Try it:
Set down, exactly as written, every line from the one containing "green pear [290,147,331,197]" through the end of the listing.
··· Collected material
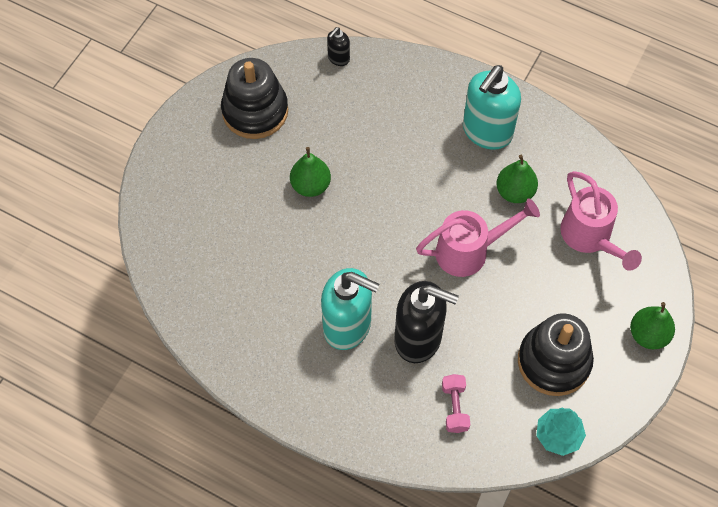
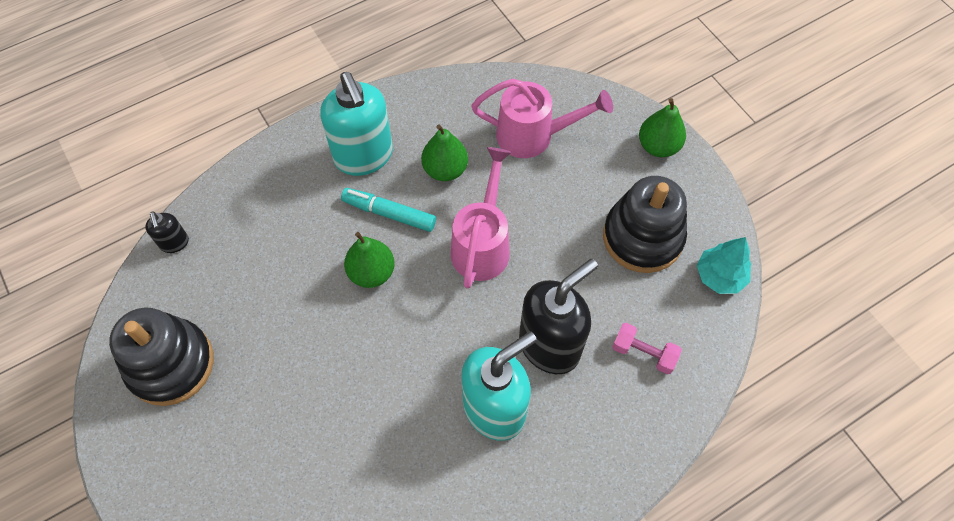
camera: 60 degrees left, 0 degrees up
green pear [290,147,331,197] -> green pear moved to [344,232,395,288]
none -> turquoise marker [341,188,436,232]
······
Task result:
green pear [290,147,331,197] -> green pear moved to [344,232,395,288]
none -> turquoise marker [341,188,436,232]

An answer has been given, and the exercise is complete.